Spatial object tracking data
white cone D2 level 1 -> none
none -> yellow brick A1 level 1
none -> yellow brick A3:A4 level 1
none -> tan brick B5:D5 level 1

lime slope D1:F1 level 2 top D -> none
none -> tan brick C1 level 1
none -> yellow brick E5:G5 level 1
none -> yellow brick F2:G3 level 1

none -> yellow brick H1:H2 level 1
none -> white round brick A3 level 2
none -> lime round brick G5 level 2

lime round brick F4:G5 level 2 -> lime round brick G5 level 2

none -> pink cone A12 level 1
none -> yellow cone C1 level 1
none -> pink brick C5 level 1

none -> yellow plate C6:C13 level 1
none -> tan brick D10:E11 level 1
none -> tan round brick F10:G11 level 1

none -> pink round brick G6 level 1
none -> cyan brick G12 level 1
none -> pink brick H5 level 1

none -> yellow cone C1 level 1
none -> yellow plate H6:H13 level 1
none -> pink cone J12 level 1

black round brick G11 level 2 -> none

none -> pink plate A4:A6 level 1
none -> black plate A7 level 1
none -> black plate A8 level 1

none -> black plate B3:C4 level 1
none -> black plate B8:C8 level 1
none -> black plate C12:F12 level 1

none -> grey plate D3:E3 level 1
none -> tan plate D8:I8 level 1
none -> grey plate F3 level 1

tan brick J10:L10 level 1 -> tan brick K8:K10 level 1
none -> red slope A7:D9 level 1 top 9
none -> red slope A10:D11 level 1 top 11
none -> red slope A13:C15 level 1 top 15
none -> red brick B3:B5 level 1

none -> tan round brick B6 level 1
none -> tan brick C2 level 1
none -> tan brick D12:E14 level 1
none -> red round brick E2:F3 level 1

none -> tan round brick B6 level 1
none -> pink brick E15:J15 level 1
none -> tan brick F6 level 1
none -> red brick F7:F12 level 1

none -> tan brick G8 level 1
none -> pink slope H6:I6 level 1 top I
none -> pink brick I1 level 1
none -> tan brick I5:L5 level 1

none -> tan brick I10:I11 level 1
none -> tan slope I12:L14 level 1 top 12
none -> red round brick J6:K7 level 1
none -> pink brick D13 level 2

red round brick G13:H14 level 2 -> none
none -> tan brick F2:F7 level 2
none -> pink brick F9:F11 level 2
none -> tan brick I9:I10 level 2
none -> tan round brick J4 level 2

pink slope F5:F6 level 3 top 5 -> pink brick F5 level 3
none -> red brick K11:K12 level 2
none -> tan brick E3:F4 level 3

> Directions
What must be transcribed is the run of lines from the one containing "none -> tan round brick F10:G11 level 1" to the last line of the data above, inclusive, and only that.

> Result of the task
none -> tan round brick F10:G11 level 1

none -> pink round brick G6 level 1
none -> cyan brick G12 level 1
none -> pink brick H5 level 1

none -> yellow cone C1 level 1
none -> yellow plate H6:H13 level 1
none -> pink cone J12 level 1

black round brick G11 level 2 -> none

none -> pink plate A4:A6 level 1
none -> black plate A7 level 1
none -> black plate A8 level 1

none -> black plate B3:C4 level 1
none -> black plate B8:C8 level 1
none -> black plate C12:F12 level 1

none -> grey plate D3:E3 level 1
none -> tan plate D8:I8 level 1
none -> grey plate F3 level 1

tan brick J10:L10 level 1 -> tan brick K8:K10 level 1
none -> red slope A7:D9 level 1 top 9
none -> red slope A10:D11 level 1 top 11
none -> red slope A13:C15 level 1 top 15
none -> red brick B3:B5 level 1

none -> tan round brick B6 level 1
none -> tan brick C2 level 1
none -> tan brick D12:E14 level 1
none -> red round brick E2:F3 level 1

none -> tan round brick B6 level 1
none -> pink brick E15:J15 level 1
none -> tan brick F6 level 1
none -> red brick F7:F12 level 1

none -> tan brick G8 level 1
none -> pink slope H6:I6 level 1 top I
none -> pink brick I1 level 1
none -> tan brick I5:L5 level 1

none -> tan brick I10:I11 level 1
none -> tan slope I12:L14 level 1 top 12
none -> red round brick J6:K7 level 1
none -> pink brick D13 level 2

red round brick G13:H14 level 2 -> none
none -> tan brick F2:F7 level 2
none -> pink brick F9:F11 level 2
none -> tan brick I9:I10 level 2
none -> tan round brick J4 level 2

pink slope F5:F6 level 3 top 5 -> pink brick F5 level 3
none -> red brick K11:K12 level 2
none -> tan brick E3:F4 level 3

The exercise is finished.